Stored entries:
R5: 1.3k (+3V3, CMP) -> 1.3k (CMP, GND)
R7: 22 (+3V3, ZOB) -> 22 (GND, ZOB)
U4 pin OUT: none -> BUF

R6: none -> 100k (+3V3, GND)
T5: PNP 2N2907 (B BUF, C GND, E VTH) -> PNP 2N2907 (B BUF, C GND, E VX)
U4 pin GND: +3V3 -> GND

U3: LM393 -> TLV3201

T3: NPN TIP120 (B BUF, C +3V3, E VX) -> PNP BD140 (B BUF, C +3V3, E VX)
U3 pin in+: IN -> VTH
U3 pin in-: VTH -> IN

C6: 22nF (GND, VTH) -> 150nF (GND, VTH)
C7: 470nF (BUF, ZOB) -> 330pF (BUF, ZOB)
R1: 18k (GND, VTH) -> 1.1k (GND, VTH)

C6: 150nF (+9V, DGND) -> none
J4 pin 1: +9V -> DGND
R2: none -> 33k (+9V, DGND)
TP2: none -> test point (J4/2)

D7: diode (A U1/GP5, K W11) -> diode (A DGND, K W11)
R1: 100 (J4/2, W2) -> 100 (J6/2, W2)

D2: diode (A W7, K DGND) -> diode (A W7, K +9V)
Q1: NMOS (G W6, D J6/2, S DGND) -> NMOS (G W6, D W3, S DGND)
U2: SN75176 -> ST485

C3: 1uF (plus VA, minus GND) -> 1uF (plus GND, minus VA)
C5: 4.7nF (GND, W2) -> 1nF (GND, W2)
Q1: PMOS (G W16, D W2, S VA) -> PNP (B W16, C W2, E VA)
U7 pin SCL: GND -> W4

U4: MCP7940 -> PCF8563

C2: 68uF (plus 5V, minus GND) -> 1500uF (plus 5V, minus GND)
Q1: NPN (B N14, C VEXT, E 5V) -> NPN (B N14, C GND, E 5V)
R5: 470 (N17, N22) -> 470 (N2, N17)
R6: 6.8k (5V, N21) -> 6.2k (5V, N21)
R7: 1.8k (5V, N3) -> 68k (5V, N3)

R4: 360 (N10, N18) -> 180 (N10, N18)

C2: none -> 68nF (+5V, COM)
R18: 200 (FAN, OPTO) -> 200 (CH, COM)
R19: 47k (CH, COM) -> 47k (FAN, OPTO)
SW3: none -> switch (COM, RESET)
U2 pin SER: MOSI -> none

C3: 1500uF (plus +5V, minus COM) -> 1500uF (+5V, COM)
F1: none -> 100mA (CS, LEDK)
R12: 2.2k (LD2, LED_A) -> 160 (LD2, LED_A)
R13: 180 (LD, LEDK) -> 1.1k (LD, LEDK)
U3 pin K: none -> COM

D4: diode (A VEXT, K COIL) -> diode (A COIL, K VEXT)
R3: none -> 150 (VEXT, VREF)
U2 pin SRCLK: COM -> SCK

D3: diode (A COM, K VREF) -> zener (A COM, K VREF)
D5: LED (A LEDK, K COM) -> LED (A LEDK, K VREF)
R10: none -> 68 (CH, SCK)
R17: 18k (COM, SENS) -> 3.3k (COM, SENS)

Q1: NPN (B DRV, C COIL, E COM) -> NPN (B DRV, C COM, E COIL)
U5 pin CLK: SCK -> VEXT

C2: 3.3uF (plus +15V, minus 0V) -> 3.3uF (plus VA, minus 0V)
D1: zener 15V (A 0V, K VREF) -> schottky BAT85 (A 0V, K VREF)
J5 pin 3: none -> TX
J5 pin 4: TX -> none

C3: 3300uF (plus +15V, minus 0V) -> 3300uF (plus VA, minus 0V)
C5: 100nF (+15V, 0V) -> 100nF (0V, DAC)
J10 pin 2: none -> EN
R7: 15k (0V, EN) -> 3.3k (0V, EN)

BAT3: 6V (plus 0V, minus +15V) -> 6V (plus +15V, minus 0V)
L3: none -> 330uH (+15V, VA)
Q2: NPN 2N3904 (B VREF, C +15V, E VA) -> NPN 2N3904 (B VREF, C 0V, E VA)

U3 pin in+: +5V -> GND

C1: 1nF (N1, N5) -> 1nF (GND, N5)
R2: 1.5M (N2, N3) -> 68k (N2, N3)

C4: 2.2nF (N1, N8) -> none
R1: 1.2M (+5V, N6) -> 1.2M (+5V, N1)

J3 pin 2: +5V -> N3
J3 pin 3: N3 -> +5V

--- What is being asked ---
Please write out, exactly as they appear above, only the lines in the stretch from the line with "SW3: none -> switch (COM, RESET)" through the line with "U5 pin CLK: SCK -> VEXT".

--- Solution to the problem ---
SW3: none -> switch (COM, RESET)
U2 pin SER: MOSI -> none

C3: 1500uF (plus +5V, minus COM) -> 1500uF (+5V, COM)
F1: none -> 100mA (CS, LEDK)
R12: 2.2k (LD2, LED_A) -> 160 (LD2, LED_A)
R13: 180 (LD, LEDK) -> 1.1k (LD, LEDK)
U3 pin K: none -> COM

D4: diode (A VEXT, K COIL) -> diode (A COIL, K VEXT)
R3: none -> 150 (VEXT, VREF)
U2 pin SRCLK: COM -> SCK

D3: diode (A COM, K VREF) -> zener (A COM, K VREF)
D5: LED (A LEDK, K COM) -> LED (A LEDK, K VREF)
R10: none -> 68 (CH, SCK)
R17: 18k (COM, SENS) -> 3.3k (COM, SENS)

Q1: NPN (B DRV, C COIL, E COM) -> NPN (B DRV, C COM, E COIL)
U5 pin CLK: SCK -> VEXT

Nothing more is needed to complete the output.